(Entries provided Opens)

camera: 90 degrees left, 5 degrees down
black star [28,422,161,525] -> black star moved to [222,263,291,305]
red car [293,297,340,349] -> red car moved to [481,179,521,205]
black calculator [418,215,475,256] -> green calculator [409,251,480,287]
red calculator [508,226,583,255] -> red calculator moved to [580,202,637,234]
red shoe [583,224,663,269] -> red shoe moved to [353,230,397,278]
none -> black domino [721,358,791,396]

(Entries provided Closes)
(Entries provided Opens)

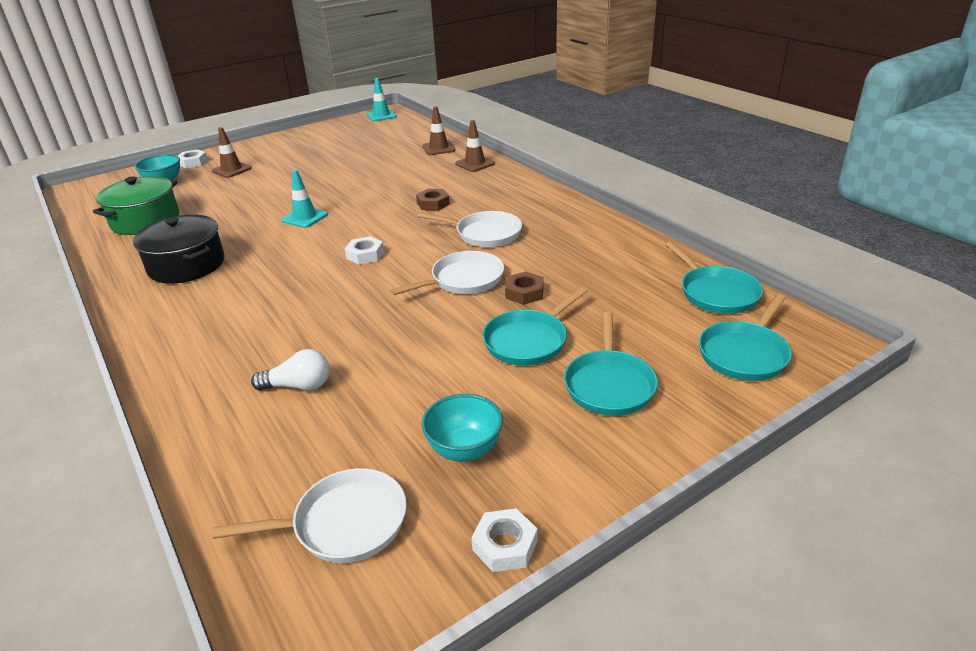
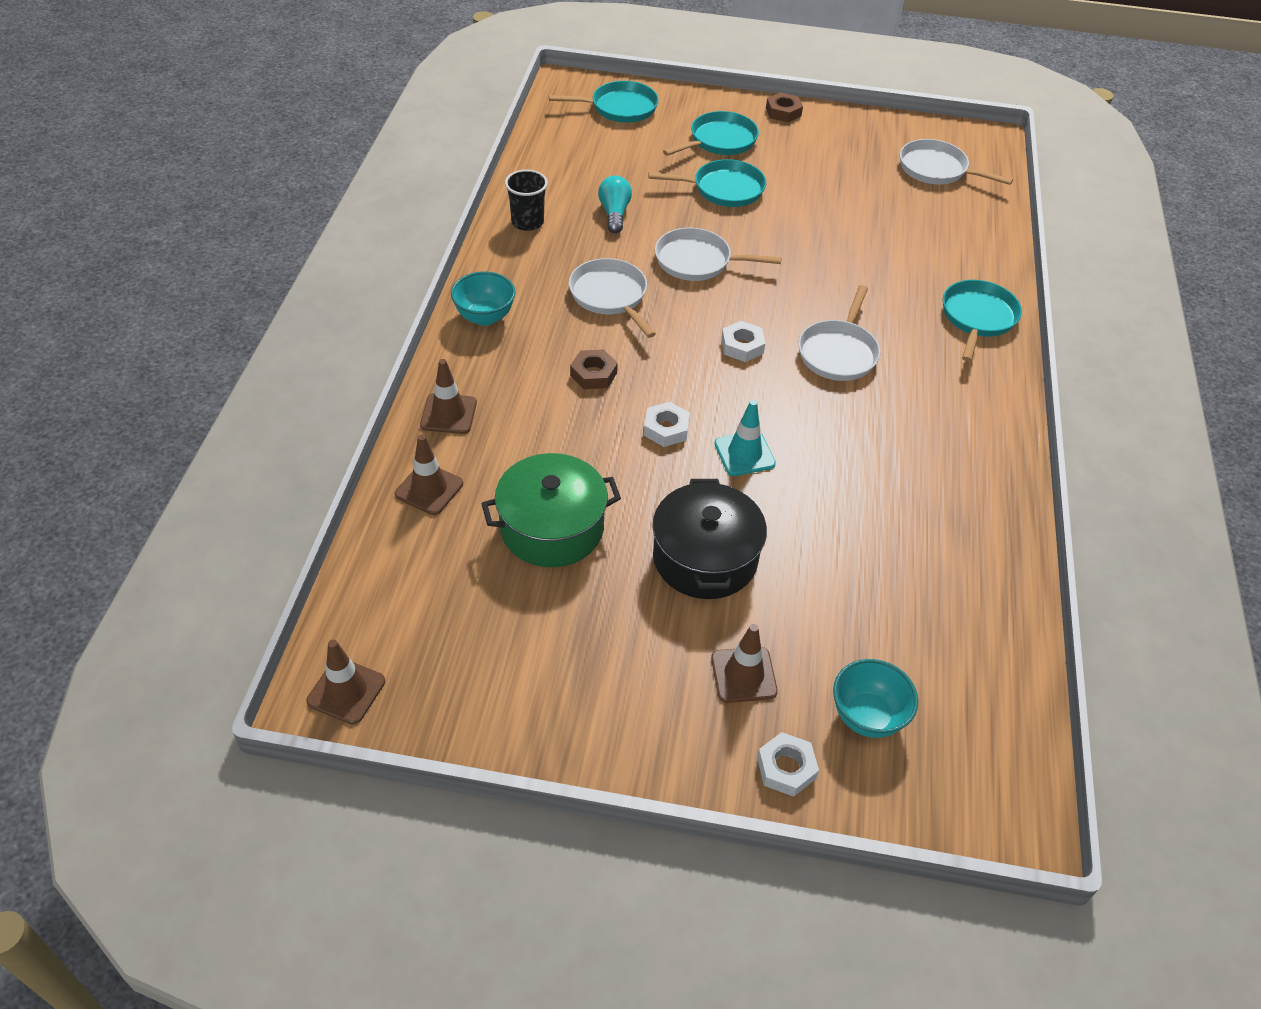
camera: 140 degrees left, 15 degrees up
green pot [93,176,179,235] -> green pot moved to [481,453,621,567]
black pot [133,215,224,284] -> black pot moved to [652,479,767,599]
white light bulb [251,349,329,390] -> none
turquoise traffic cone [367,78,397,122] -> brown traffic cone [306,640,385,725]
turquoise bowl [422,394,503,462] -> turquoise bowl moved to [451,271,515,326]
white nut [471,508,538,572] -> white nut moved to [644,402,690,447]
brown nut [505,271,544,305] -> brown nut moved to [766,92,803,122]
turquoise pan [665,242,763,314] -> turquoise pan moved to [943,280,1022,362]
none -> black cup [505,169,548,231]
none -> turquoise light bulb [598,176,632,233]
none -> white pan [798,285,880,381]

(Entries provided Closes)
(Entries provided Opens)

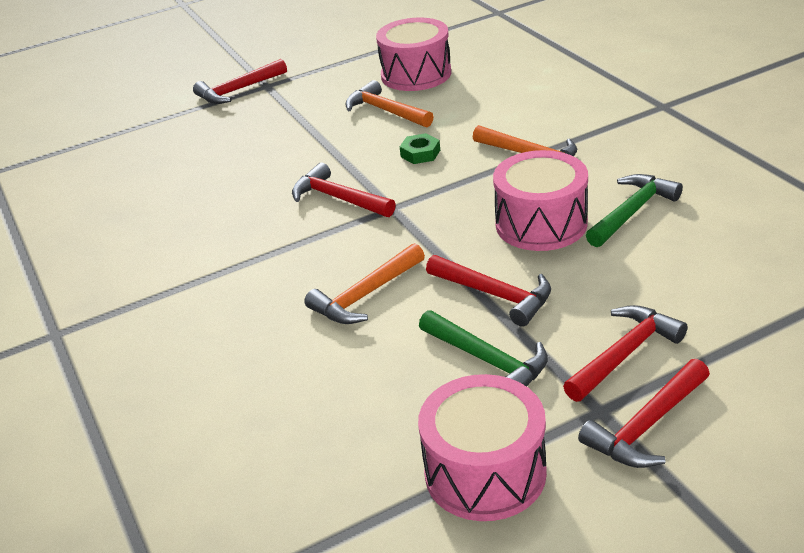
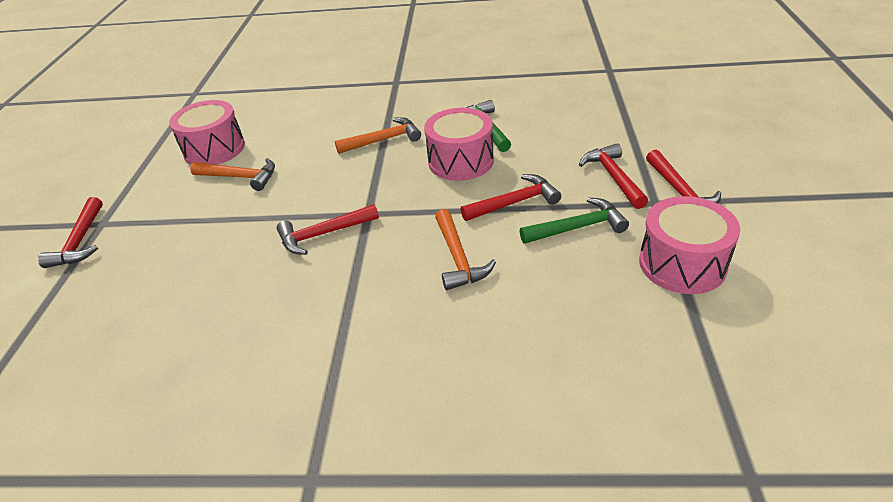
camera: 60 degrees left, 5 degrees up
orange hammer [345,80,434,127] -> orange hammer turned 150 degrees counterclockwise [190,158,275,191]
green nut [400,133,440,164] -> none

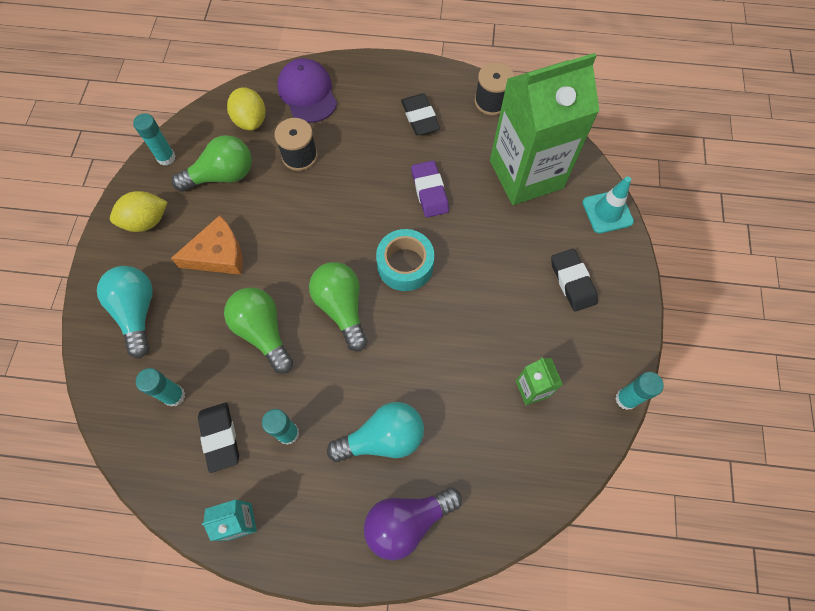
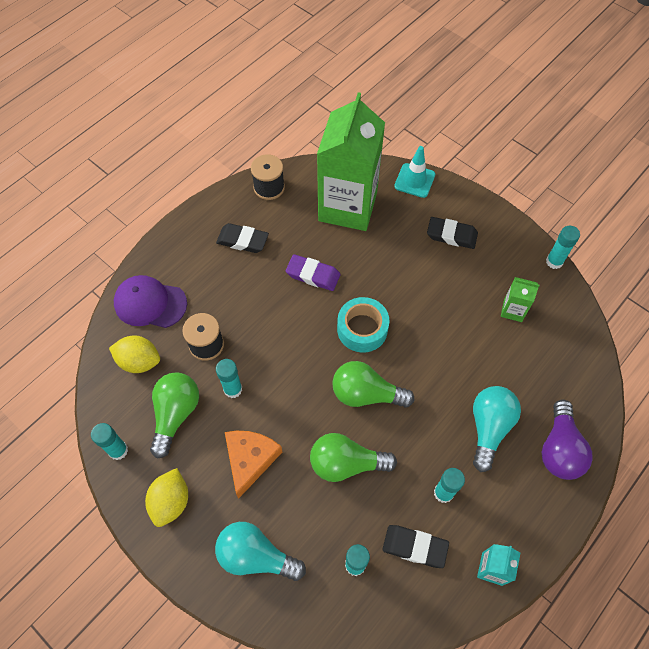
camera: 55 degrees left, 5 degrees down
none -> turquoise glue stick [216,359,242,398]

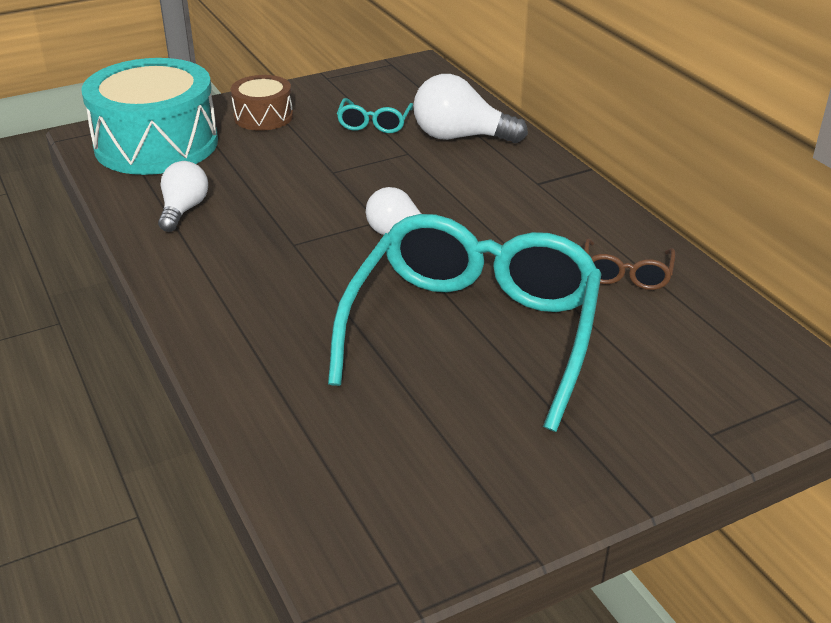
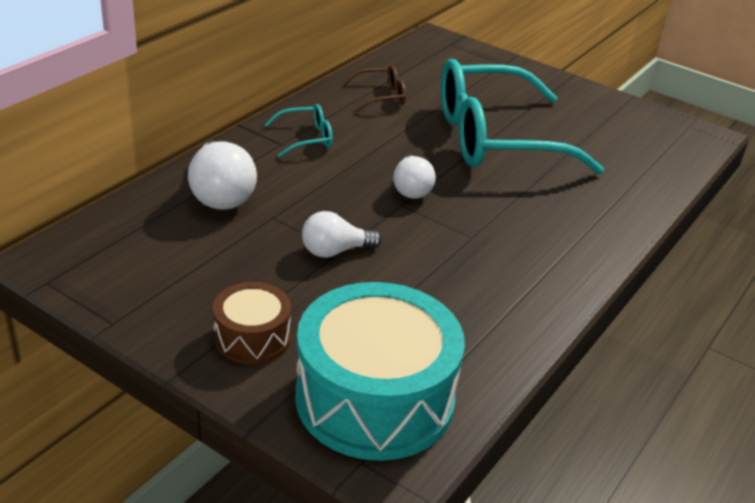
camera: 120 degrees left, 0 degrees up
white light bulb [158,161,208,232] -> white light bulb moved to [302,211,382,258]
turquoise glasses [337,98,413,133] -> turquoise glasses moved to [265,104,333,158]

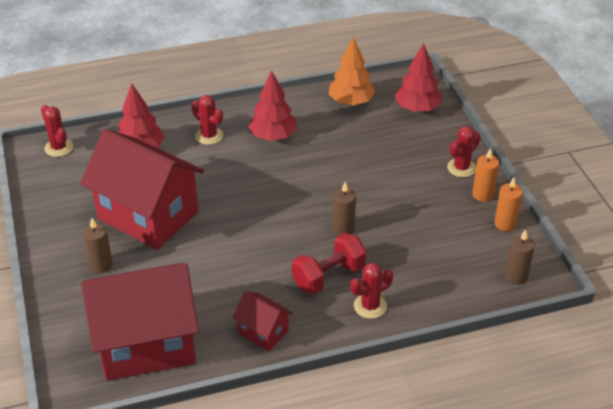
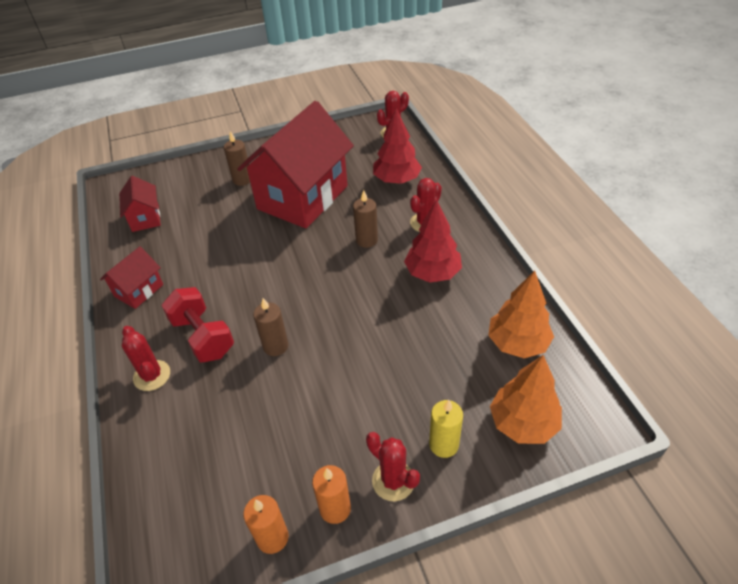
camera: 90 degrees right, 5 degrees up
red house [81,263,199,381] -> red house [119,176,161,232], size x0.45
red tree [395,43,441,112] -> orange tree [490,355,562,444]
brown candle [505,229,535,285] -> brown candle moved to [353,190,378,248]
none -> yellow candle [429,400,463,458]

(Entries provided Closes)

> Your goal: The lines above from the one containing "turquoise bowl [422,394,503,462]" through the one containing "none -> white pan [798,285,880,381]" are to be set down exactly, and no others.

> Solution to this problem:
turquoise bowl [422,394,503,462] -> turquoise bowl moved to [451,271,515,326]
white nut [471,508,538,572] -> white nut moved to [644,402,690,447]
brown nut [505,271,544,305] -> brown nut moved to [766,92,803,122]
turquoise pan [665,242,763,314] -> turquoise pan moved to [943,280,1022,362]
none -> black cup [505,169,548,231]
none -> turquoise light bulb [598,176,632,233]
none -> white pan [798,285,880,381]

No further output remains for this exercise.